** Opening Task material block **

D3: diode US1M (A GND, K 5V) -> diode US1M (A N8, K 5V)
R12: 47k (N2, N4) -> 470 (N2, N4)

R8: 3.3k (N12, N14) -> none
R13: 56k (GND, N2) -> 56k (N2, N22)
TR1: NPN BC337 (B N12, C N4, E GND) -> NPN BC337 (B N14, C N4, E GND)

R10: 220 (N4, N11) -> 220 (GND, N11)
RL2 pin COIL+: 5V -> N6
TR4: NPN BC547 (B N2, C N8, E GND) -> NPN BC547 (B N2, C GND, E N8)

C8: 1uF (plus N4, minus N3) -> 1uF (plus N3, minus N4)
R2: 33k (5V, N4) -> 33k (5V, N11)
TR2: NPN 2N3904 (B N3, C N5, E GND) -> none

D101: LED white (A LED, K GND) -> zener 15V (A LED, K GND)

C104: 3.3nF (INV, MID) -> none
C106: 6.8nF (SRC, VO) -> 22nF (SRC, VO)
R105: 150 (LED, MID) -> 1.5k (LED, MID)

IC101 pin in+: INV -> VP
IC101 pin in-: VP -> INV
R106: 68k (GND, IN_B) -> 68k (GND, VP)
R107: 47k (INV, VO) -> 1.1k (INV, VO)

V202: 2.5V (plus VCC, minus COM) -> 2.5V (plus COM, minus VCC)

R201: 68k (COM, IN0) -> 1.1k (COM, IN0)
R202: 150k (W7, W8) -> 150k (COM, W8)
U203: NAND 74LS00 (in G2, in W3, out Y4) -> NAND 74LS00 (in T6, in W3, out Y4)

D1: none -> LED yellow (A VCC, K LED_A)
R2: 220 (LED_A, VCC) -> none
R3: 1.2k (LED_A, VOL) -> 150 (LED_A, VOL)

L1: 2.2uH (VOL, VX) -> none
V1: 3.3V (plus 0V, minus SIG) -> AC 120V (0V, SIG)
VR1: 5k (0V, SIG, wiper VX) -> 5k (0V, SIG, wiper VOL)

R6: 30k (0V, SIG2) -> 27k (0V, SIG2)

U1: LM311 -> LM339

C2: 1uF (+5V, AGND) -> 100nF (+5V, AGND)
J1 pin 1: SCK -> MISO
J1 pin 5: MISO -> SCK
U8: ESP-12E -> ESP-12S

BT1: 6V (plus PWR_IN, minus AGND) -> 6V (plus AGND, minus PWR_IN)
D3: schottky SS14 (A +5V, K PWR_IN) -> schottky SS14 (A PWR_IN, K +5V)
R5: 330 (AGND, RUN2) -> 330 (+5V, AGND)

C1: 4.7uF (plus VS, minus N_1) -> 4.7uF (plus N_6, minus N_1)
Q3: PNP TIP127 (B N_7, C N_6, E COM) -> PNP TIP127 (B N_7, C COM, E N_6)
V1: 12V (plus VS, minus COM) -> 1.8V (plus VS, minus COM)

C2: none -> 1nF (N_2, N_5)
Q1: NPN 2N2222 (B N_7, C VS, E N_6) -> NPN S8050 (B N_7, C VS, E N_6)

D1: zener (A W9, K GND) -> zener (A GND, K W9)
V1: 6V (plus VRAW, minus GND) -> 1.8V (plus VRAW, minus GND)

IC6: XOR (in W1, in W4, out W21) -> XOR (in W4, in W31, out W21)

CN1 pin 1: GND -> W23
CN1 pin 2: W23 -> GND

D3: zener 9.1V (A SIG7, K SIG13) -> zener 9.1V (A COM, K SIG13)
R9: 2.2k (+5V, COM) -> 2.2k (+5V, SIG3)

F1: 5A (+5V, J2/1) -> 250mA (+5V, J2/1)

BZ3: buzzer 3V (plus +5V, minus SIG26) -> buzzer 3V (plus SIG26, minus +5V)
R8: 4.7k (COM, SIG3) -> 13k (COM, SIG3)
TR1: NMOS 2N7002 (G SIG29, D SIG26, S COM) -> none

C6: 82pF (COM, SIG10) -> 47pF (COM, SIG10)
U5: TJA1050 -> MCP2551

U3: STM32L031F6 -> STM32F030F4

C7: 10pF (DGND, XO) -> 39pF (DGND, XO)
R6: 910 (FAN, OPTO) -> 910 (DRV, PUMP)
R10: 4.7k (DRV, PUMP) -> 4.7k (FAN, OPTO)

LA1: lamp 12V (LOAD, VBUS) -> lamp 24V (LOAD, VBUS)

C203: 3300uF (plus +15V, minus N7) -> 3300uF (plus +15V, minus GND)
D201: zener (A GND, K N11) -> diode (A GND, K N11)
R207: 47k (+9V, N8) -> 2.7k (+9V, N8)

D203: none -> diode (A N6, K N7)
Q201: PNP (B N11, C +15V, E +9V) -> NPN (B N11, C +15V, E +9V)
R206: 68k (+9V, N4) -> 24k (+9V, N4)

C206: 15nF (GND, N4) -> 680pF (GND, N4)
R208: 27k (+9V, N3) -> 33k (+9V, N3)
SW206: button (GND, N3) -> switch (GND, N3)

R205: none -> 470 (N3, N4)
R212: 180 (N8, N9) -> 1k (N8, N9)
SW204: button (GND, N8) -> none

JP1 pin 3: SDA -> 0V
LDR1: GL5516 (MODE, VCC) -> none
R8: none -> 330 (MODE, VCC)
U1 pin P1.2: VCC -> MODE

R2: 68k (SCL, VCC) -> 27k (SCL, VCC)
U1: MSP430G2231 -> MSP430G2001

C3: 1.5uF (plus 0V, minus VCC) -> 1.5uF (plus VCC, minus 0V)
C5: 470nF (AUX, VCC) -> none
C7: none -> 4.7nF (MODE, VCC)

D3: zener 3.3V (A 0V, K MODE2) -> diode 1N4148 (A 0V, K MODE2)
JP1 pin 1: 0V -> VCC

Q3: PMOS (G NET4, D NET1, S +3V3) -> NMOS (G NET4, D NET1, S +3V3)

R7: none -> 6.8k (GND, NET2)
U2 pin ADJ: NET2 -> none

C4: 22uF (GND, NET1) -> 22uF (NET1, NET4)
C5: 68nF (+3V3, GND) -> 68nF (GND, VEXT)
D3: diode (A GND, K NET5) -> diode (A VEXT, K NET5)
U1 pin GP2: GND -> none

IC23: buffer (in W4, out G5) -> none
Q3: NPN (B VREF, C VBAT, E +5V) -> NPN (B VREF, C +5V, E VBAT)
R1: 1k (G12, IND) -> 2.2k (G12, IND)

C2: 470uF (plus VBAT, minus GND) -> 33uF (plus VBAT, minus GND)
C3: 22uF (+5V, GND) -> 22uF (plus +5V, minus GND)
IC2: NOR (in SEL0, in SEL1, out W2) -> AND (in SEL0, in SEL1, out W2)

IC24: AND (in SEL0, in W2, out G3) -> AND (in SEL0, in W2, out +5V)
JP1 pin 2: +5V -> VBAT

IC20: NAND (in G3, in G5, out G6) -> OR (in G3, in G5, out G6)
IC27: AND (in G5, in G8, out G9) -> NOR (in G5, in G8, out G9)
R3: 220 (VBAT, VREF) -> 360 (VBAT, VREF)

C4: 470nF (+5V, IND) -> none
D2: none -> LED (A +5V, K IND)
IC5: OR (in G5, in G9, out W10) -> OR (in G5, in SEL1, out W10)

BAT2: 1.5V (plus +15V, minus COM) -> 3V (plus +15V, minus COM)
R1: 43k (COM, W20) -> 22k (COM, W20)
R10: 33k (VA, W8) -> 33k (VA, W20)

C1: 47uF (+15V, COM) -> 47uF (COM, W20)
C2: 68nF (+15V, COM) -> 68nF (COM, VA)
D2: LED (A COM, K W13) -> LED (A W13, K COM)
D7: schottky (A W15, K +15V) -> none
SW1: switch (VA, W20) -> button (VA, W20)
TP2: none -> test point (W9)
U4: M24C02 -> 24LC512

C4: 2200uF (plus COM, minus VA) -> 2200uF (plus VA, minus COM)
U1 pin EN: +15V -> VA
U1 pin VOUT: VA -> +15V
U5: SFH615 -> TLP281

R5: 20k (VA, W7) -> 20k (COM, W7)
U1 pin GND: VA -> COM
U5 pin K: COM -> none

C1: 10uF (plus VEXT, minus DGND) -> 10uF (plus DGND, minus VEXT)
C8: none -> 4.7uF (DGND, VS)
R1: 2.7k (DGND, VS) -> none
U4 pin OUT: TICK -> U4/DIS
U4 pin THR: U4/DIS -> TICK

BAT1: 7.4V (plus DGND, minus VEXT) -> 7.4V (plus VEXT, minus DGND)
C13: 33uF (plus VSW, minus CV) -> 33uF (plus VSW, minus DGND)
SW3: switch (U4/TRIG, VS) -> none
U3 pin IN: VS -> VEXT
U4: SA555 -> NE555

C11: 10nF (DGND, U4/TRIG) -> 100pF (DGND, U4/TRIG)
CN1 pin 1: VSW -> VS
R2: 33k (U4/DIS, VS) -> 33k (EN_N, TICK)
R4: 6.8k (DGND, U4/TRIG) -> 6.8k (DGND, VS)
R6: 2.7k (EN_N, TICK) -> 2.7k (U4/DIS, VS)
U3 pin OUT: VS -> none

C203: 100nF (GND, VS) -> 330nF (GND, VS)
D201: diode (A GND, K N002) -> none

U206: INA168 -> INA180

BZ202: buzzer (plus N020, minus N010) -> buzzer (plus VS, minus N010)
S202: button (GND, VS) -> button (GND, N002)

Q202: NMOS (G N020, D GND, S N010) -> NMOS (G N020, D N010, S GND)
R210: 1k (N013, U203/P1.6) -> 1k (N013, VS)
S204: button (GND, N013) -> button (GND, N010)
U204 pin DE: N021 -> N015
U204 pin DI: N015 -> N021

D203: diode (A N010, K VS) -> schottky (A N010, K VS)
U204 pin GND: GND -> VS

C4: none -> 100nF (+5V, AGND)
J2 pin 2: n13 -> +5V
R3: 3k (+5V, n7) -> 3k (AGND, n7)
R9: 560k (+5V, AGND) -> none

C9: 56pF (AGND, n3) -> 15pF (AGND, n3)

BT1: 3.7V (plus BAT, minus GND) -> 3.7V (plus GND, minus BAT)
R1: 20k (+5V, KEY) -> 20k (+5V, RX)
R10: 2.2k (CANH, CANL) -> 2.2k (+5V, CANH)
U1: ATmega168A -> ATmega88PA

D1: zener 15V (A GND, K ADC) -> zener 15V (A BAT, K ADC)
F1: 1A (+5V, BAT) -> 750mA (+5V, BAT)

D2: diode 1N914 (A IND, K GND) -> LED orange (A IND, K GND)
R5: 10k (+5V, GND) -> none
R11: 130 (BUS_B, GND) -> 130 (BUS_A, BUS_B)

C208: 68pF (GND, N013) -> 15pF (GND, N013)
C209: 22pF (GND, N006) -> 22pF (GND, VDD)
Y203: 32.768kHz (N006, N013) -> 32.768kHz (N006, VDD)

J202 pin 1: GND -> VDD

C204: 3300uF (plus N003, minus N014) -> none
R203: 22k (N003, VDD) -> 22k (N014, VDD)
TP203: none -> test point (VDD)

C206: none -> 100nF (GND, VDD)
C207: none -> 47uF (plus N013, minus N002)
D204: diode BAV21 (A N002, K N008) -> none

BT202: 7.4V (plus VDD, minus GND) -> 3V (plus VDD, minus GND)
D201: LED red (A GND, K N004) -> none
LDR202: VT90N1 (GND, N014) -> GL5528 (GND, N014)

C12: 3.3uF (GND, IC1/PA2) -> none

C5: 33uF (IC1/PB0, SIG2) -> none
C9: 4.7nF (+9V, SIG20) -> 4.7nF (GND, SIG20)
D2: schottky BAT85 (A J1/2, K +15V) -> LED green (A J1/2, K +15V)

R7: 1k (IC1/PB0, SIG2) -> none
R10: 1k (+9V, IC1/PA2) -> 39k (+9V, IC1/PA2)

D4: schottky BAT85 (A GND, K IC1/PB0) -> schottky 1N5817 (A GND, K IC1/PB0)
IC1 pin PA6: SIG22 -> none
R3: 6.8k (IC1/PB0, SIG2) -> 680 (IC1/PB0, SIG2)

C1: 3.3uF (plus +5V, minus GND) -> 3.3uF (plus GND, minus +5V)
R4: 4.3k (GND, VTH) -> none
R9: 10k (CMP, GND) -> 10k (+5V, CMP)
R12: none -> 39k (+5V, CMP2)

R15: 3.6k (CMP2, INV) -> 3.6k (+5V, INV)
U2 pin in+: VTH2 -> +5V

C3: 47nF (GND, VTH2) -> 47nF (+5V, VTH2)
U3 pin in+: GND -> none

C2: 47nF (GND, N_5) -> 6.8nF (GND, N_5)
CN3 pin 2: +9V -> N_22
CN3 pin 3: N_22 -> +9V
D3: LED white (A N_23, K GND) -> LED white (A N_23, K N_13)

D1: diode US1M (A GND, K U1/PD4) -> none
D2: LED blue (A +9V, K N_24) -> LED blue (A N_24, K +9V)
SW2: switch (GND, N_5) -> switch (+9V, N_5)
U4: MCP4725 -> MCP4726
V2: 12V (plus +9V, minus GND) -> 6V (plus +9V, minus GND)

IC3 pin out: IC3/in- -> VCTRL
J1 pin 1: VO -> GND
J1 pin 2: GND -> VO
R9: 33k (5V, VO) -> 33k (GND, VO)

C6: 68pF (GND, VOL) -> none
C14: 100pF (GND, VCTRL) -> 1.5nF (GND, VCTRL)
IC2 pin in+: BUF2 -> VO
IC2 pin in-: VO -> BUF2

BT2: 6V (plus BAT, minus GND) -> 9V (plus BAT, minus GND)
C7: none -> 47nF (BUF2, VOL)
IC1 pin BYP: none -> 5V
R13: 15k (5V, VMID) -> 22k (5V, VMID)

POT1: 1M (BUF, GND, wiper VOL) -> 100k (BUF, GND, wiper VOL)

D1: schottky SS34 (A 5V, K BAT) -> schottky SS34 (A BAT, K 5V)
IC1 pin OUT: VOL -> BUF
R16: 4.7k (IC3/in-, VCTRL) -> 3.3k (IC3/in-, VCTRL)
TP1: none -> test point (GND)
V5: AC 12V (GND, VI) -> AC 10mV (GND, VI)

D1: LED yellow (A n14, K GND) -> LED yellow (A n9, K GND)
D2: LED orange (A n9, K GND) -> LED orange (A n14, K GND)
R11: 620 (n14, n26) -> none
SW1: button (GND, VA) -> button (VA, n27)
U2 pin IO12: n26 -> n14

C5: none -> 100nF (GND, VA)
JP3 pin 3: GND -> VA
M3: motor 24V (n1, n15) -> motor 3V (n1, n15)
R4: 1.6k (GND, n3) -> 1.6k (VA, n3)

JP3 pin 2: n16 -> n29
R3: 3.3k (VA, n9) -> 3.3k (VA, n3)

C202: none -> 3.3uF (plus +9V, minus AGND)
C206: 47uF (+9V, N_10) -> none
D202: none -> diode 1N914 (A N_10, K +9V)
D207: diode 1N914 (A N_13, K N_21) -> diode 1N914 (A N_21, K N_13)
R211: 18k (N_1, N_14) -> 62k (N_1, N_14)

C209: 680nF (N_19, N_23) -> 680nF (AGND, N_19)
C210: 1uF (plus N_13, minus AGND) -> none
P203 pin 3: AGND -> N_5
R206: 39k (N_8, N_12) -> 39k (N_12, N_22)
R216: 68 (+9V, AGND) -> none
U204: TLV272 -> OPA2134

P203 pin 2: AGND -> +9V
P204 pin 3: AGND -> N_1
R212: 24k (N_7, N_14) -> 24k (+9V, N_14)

** Closing Task material block **

## Task directions
With the line holding "R4: 4.3k (GND, VTH) -> none" as the first and the line holding "C2: 47nF (GND, N_5) -> 6.8nF (GND, N_5)" as the last, set down that range of the entries above exactly, and nothing else.

## Task answer
R4: 4.3k (GND, VTH) -> none
R9: 10k (CMP, GND) -> 10k (+5V, CMP)
R12: none -> 39k (+5V, CMP2)

R15: 3.6k (CMP2, INV) -> 3.6k (+5V, INV)
U2 pin in+: VTH2 -> +5V

C3: 47nF (GND, VTH2) -> 47nF (+5V, VTH2)
U3 pin in+: GND -> none

C2: 47nF (GND, N_5) -> 6.8nF (GND, N_5)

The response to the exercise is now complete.